# WHAT IS BEING ASKED
Please copy the records word for word, beginning with the first line and continuing through the line containing "BQM: none -> 4:54", with both of those lines included.

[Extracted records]
::::

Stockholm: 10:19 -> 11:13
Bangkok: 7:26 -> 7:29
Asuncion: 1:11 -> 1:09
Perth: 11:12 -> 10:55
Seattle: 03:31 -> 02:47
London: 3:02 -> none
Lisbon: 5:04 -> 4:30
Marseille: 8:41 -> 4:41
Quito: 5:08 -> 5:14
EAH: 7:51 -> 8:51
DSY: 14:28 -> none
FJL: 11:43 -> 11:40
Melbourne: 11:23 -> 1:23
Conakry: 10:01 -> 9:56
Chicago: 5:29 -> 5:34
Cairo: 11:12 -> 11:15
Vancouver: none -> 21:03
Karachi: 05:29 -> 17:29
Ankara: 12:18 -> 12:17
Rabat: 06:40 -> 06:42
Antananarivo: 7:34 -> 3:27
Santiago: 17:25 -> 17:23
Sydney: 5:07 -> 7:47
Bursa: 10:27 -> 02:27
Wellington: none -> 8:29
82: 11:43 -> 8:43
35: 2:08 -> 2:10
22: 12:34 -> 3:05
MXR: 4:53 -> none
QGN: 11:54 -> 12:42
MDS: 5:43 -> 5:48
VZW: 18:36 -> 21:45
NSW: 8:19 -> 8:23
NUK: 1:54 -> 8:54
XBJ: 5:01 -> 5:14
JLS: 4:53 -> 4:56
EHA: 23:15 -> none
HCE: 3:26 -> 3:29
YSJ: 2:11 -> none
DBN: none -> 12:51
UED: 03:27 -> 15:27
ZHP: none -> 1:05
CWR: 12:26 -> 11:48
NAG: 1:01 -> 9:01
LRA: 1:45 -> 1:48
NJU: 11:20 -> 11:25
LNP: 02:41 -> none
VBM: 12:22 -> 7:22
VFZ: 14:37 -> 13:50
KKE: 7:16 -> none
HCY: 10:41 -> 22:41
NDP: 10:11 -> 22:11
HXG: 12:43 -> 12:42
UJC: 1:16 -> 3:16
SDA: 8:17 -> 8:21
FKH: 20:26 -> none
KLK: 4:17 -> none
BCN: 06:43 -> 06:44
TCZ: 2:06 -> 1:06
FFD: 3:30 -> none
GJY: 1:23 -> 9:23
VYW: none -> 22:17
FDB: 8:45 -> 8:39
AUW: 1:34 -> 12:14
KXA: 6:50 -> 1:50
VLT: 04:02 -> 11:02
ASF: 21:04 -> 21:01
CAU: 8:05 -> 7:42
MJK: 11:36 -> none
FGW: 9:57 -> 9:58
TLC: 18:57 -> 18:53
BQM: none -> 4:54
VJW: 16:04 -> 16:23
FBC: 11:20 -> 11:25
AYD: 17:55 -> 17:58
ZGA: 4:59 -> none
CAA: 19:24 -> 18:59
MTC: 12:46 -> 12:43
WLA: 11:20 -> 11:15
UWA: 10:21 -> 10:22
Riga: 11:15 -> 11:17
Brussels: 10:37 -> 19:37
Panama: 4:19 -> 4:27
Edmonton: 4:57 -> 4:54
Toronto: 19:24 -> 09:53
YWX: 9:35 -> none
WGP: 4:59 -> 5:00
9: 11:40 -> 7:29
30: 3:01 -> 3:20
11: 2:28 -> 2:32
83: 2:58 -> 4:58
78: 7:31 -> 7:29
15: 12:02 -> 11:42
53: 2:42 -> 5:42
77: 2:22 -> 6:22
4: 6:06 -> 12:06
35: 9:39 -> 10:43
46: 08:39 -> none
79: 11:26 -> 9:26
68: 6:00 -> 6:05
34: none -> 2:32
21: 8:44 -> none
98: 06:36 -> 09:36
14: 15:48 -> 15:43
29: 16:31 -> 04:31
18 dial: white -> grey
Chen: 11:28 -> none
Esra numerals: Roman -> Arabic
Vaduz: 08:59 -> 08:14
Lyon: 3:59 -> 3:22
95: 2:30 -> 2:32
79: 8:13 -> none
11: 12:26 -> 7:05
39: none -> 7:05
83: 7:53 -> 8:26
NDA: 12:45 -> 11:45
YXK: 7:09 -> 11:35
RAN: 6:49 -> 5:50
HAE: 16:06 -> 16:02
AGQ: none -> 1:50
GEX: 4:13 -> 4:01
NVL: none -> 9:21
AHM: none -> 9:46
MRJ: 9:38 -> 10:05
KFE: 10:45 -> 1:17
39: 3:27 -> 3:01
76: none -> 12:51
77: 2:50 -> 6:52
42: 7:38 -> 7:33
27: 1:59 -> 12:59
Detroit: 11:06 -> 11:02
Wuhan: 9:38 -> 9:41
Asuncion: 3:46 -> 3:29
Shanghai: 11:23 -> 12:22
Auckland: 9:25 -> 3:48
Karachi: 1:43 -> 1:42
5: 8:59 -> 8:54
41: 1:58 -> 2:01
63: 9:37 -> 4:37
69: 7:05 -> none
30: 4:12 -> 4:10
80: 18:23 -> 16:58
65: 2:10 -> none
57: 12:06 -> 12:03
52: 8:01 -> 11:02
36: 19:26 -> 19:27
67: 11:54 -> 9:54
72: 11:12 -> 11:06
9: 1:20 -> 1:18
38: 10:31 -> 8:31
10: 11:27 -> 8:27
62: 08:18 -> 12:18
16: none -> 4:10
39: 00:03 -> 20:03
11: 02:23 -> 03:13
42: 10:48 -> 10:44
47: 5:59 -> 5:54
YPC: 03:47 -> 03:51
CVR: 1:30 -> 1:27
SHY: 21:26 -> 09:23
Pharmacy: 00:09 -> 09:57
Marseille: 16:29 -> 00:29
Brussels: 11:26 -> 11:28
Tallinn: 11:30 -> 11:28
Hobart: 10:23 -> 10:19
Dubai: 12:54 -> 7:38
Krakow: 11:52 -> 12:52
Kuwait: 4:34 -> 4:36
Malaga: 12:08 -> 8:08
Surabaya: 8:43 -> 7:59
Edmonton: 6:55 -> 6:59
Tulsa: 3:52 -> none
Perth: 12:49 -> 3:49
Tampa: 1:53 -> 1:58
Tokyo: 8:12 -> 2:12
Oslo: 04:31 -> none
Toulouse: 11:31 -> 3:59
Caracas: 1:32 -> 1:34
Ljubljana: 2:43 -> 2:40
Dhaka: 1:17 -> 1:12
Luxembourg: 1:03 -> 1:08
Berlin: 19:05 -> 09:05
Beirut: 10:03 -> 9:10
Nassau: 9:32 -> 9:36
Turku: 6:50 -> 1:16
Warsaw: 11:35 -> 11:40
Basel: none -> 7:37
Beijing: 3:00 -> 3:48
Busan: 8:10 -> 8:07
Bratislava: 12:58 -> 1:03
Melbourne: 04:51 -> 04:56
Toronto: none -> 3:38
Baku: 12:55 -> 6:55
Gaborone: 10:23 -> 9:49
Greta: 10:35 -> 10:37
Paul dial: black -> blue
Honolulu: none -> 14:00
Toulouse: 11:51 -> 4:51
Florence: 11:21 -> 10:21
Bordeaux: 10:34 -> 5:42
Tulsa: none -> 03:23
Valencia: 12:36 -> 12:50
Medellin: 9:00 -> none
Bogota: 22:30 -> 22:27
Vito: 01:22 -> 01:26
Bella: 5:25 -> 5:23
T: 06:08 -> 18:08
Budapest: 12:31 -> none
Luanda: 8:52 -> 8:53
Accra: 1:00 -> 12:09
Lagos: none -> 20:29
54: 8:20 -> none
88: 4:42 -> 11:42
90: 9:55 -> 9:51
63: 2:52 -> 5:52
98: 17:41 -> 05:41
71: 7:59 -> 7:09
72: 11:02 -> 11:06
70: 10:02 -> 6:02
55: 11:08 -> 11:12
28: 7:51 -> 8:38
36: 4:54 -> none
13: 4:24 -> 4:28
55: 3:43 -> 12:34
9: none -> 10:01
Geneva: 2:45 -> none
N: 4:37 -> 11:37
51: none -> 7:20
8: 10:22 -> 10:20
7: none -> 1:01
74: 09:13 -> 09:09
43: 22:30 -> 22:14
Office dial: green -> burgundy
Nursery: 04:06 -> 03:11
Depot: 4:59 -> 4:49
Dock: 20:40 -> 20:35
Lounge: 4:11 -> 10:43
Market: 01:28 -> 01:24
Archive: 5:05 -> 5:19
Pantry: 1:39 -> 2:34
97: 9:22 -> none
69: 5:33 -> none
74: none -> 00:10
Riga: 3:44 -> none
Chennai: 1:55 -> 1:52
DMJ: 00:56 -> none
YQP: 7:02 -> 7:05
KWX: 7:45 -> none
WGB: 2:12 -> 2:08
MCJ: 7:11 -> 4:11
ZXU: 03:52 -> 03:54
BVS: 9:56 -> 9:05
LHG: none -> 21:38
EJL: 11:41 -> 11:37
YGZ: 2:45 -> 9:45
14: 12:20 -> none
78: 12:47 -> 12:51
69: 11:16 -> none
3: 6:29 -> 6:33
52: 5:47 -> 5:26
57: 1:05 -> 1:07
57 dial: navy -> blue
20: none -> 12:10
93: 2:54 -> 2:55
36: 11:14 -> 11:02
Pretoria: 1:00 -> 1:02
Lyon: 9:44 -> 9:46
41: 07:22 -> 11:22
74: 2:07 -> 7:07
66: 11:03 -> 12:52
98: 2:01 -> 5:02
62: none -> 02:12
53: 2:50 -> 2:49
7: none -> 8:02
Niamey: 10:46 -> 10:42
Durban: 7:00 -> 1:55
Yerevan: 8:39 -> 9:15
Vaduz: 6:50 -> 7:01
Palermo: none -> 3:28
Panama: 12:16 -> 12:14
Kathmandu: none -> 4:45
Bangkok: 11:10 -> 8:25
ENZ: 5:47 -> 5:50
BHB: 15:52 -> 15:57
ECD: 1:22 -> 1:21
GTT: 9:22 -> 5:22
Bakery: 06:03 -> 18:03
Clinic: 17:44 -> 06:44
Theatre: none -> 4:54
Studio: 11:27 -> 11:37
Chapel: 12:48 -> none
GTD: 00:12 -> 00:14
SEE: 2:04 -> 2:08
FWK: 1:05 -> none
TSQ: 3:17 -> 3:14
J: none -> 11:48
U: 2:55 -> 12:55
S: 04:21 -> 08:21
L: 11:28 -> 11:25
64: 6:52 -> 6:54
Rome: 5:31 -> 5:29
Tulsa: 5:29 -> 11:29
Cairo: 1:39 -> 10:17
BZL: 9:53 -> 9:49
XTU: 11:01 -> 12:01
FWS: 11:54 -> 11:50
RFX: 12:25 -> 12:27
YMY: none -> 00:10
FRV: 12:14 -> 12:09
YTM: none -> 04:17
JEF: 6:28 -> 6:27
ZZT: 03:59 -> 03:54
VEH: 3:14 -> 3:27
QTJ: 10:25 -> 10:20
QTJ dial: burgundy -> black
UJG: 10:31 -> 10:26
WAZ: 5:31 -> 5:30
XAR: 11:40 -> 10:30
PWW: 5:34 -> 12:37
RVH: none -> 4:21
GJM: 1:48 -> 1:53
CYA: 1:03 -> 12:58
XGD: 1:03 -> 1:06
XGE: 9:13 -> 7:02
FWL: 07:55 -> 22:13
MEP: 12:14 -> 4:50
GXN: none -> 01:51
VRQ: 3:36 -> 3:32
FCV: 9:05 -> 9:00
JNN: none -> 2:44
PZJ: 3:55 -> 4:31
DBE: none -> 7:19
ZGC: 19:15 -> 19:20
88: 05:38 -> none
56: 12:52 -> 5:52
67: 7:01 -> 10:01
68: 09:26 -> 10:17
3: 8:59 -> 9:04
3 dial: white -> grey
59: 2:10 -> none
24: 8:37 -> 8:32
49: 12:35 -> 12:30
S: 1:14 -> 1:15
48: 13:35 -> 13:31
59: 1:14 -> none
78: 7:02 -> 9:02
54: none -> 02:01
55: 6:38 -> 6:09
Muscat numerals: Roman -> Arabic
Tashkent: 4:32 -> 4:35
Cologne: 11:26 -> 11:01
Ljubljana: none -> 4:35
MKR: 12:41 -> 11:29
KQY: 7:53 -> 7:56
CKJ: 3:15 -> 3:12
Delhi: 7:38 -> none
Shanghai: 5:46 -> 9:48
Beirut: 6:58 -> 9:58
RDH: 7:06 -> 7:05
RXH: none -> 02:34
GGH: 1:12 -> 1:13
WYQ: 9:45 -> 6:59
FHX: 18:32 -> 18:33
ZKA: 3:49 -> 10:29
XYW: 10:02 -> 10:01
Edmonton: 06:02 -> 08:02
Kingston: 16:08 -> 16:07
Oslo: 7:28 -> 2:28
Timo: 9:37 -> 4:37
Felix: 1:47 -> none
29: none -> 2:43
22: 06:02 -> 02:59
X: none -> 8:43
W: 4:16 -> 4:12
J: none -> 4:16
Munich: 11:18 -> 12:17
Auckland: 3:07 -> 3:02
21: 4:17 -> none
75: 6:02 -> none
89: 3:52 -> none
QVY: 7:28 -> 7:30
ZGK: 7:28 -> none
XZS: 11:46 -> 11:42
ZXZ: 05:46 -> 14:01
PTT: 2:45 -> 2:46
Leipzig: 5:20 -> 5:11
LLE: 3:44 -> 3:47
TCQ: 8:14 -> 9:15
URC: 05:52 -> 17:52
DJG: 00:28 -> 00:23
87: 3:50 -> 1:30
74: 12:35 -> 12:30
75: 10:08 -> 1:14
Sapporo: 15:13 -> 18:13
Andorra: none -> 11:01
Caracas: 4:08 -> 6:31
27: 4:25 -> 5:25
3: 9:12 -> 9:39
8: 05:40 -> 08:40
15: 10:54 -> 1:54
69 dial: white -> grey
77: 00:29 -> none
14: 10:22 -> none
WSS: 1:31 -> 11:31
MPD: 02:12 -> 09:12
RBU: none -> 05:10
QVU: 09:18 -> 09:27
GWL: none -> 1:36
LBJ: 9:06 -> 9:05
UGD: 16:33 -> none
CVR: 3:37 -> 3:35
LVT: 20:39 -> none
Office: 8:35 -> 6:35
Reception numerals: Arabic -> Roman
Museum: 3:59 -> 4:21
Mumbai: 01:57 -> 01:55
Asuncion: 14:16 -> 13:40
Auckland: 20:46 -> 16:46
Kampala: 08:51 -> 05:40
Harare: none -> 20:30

::::

# RESULT
Stockholm: 10:19 -> 11:13
Bangkok: 7:26 -> 7:29
Asuncion: 1:11 -> 1:09
Perth: 11:12 -> 10:55
Seattle: 03:31 -> 02:47
London: 3:02 -> none
Lisbon: 5:04 -> 4:30
Marseille: 8:41 -> 4:41
Quito: 5:08 -> 5:14
EAH: 7:51 -> 8:51
DSY: 14:28 -> none
FJL: 11:43 -> 11:40
Melbourne: 11:23 -> 1:23
Conakry: 10:01 -> 9:56
Chicago: 5:29 -> 5:34
Cairo: 11:12 -> 11:15
Vancouver: none -> 21:03
Karachi: 05:29 -> 17:29
Ankara: 12:18 -> 12:17
Rabat: 06:40 -> 06:42
Antananarivo: 7:34 -> 3:27
Santiago: 17:25 -> 17:23
Sydney: 5:07 -> 7:47
Bursa: 10:27 -> 02:27
Wellington: none -> 8:29
82: 11:43 -> 8:43
35: 2:08 -> 2:10
22: 12:34 -> 3:05
MXR: 4:53 -> none
QGN: 11:54 -> 12:42
MDS: 5:43 -> 5:48
VZW: 18:36 -> 21:45
NSW: 8:19 -> 8:23
NUK: 1:54 -> 8:54
XBJ: 5:01 -> 5:14
JLS: 4:53 -> 4:56
EHA: 23:15 -> none
HCE: 3:26 -> 3:29
YSJ: 2:11 -> none
DBN: none -> 12:51
UED: 03:27 -> 15:27
ZHP: none -> 1:05
CWR: 12:26 -> 11:48
NAG: 1:01 -> 9:01
LRA: 1:45 -> 1:48
NJU: 11:20 -> 11:25
LNP: 02:41 -> none
VBM: 12:22 -> 7:22
VFZ: 14:37 -> 13:50
KKE: 7:16 -> none
HCY: 10:41 -> 22:41
NDP: 10:11 -> 22:11
HXG: 12:43 -> 12:42
UJC: 1:16 -> 3:16
SDA: 8:17 -> 8:21
FKH: 20:26 -> none
KLK: 4:17 -> none
BCN: 06:43 -> 06:44
TCZ: 2:06 -> 1:06
FFD: 3:30 -> none
GJY: 1:23 -> 9:23
VYW: none -> 22:17
FDB: 8:45 -> 8:39
AUW: 1:34 -> 12:14
KXA: 6:50 -> 1:50
VLT: 04:02 -> 11:02
ASF: 21:04 -> 21:01
CAU: 8:05 -> 7:42
MJK: 11:36 -> none
FGW: 9:57 -> 9:58
TLC: 18:57 -> 18:53
BQM: none -> 4:54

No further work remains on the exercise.